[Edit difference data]
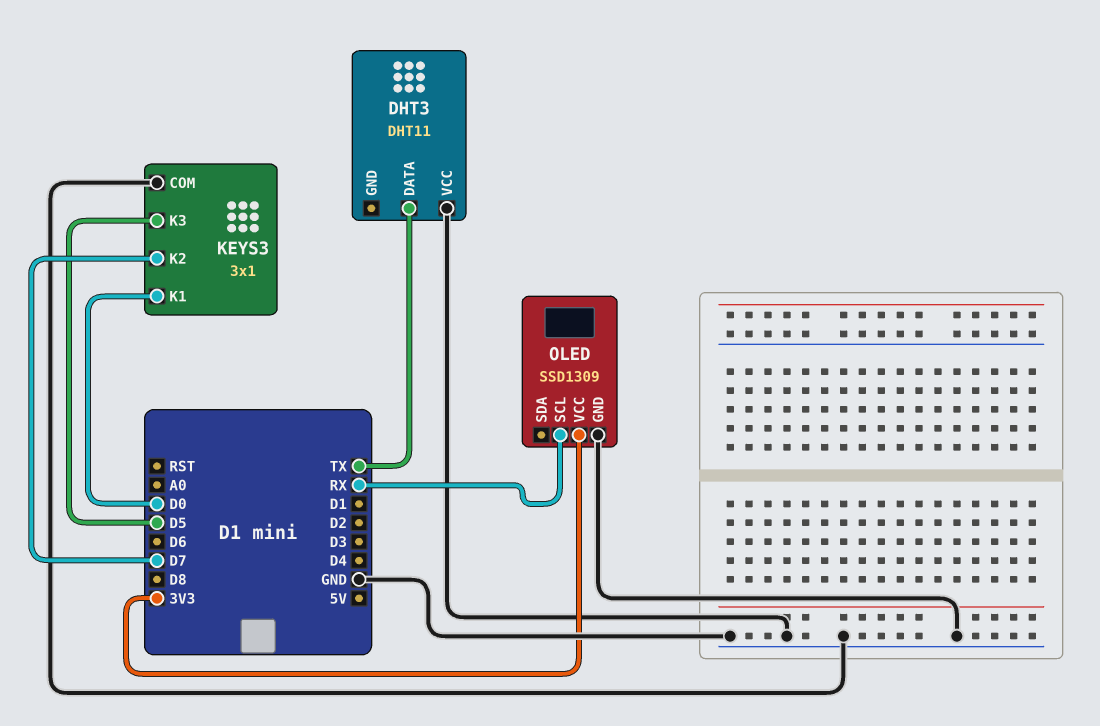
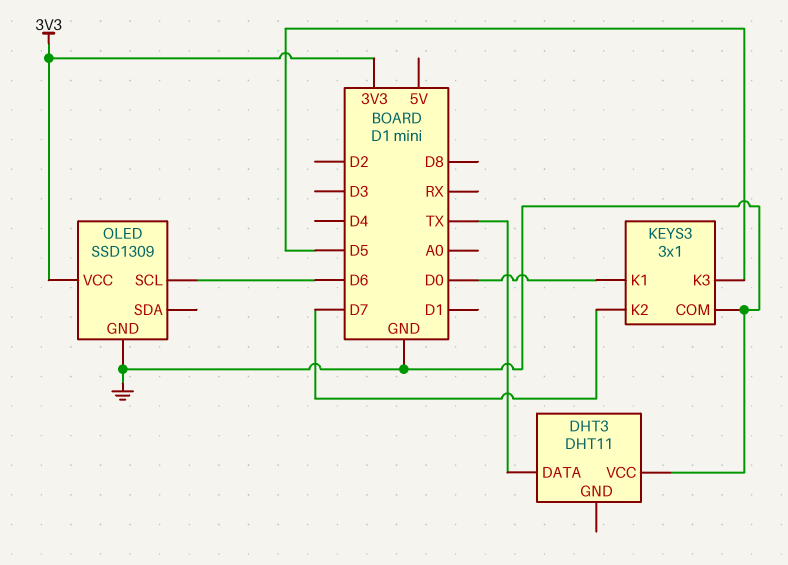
OLED pin SCL: RX -> D6

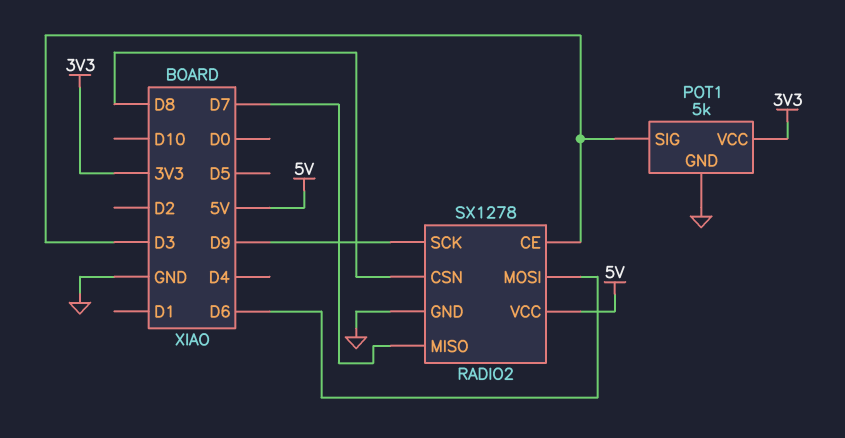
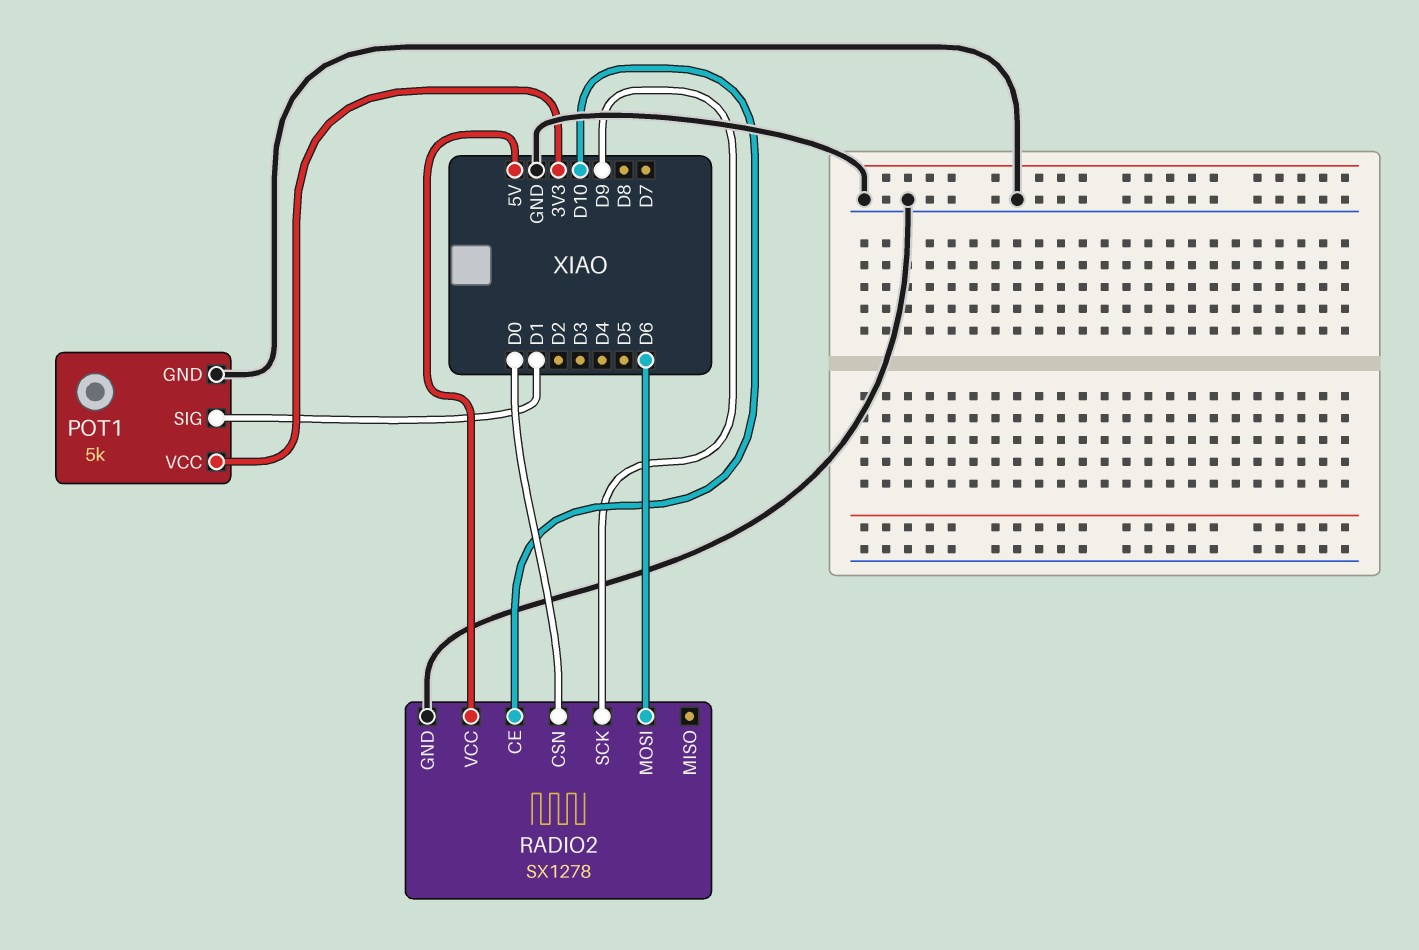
POT1 pin SIG: D3 -> D1
RADIO2 pin CE: D3 -> D10
RADIO2 pin CSN: D8 -> D0
RADIO2 pin MISO: D7 -> none

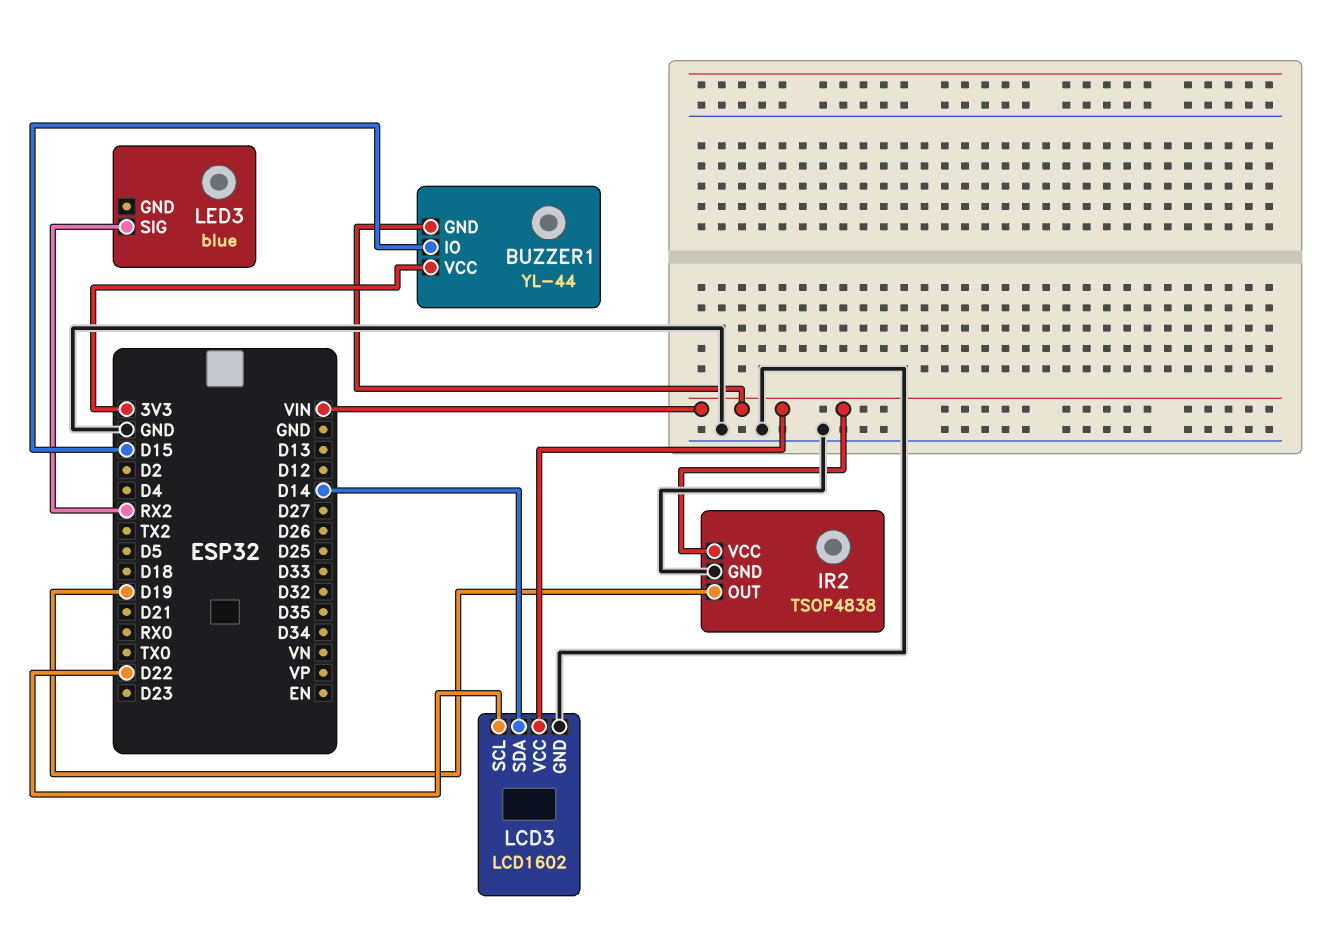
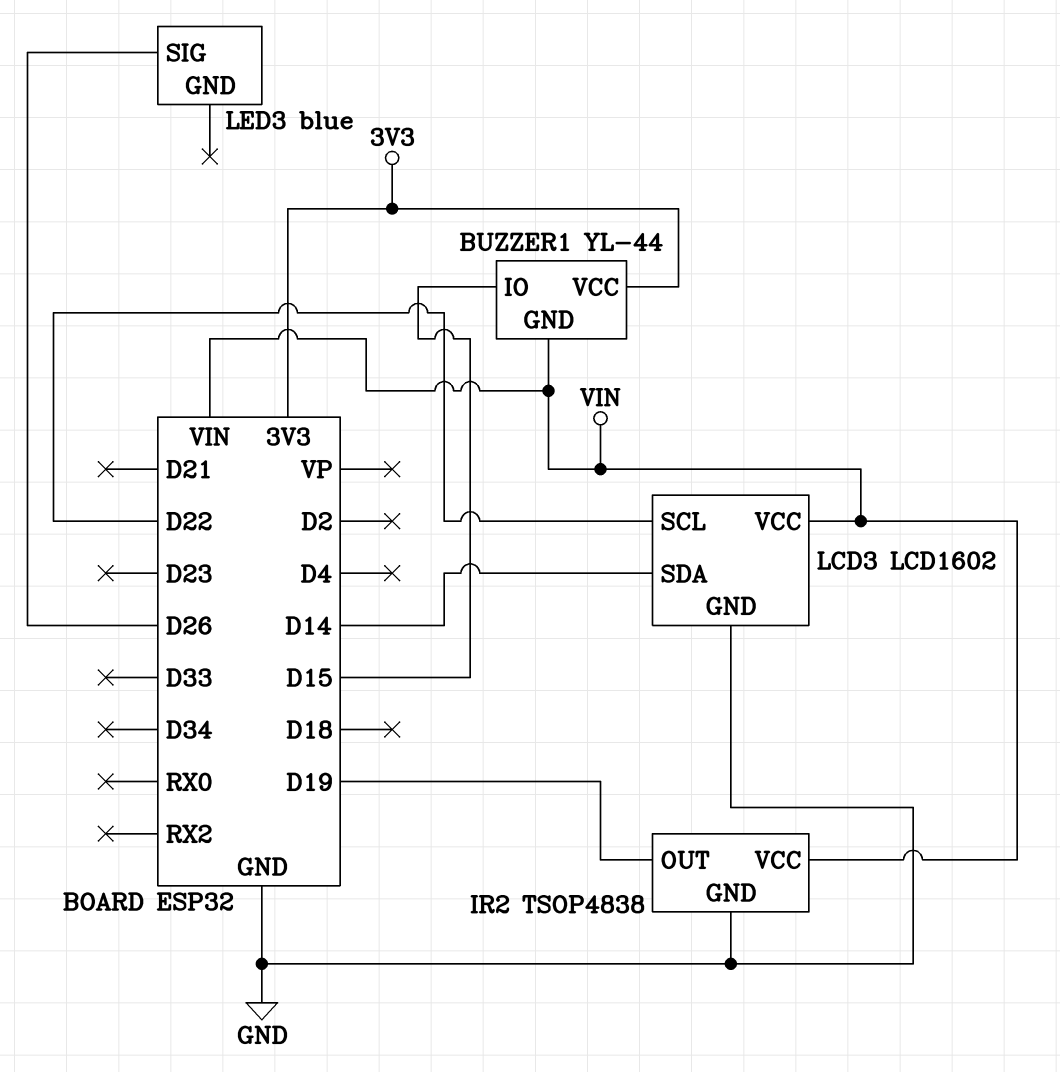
LED3 pin SIG: RX2 -> D26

_AIM OF THE TASK_:
The exact lines from the one containing "RADIO2 pin CE: D3 -> D10" through the end of the data are to be copied, with both ends kept and pictures left out.

_RESULT BELOW_:
RADIO2 pin CE: D3 -> D10
RADIO2 pin CSN: D8 -> D0
RADIO2 pin MISO: D7 -> none

LED3 pin SIG: RX2 -> D26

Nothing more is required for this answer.